### [TASK DESCRIPTION]
Each line of the data that includes the string "width" is to be copied out.
┌─ ENTRIES PROVIDED
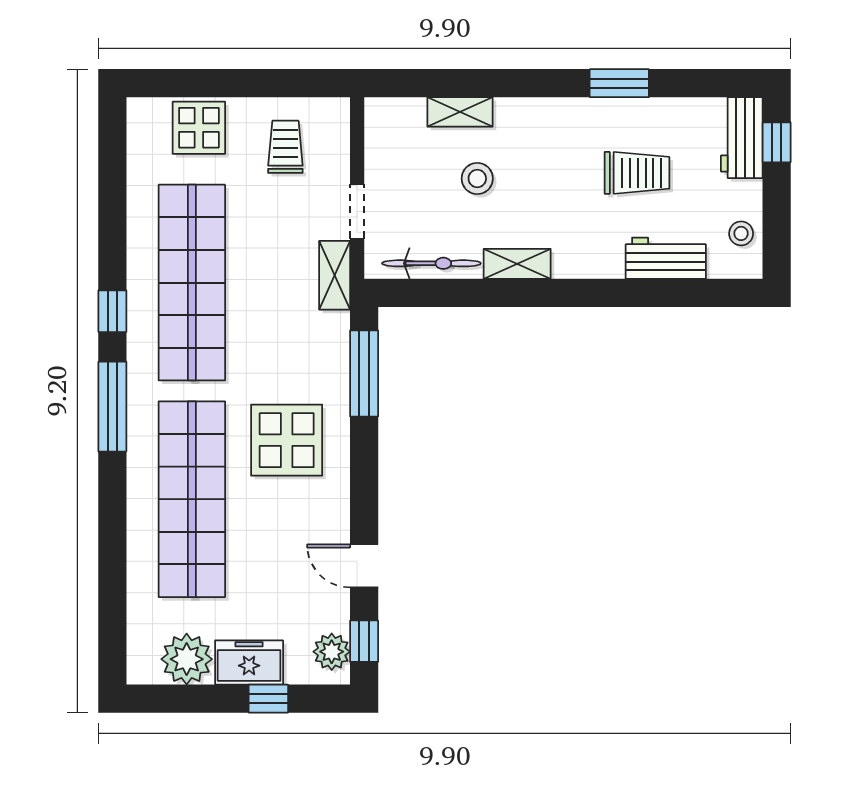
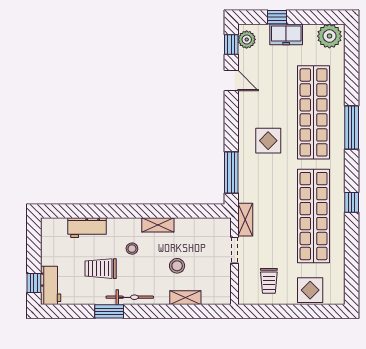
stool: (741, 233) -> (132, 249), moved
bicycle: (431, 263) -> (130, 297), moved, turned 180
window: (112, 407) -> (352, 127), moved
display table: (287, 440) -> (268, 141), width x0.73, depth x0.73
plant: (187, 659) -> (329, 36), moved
└─
┌─ ENTRIES PROVIDED
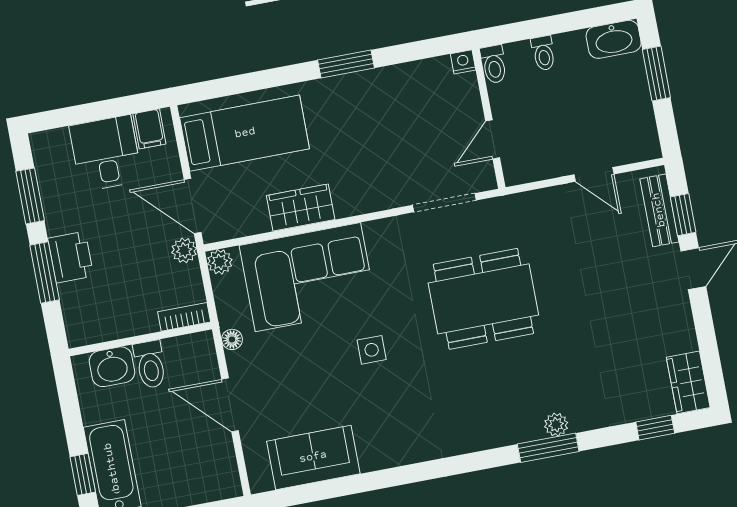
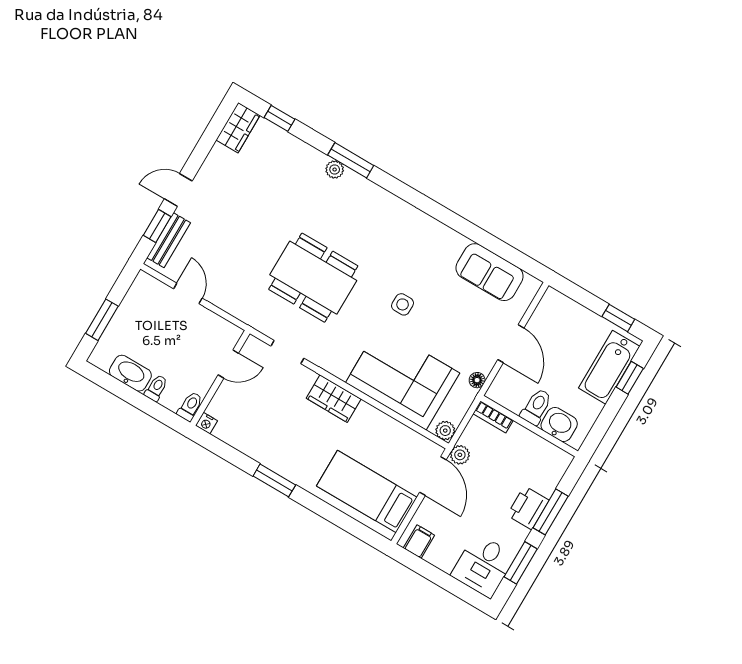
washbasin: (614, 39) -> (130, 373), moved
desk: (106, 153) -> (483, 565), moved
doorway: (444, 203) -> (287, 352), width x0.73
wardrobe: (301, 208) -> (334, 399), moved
└─
### [SOLUTION BELOW]
display table: (287, 440) -> (268, 141), width x0.73, depth x0.73
doorway: (444, 203) -> (287, 352), width x0.73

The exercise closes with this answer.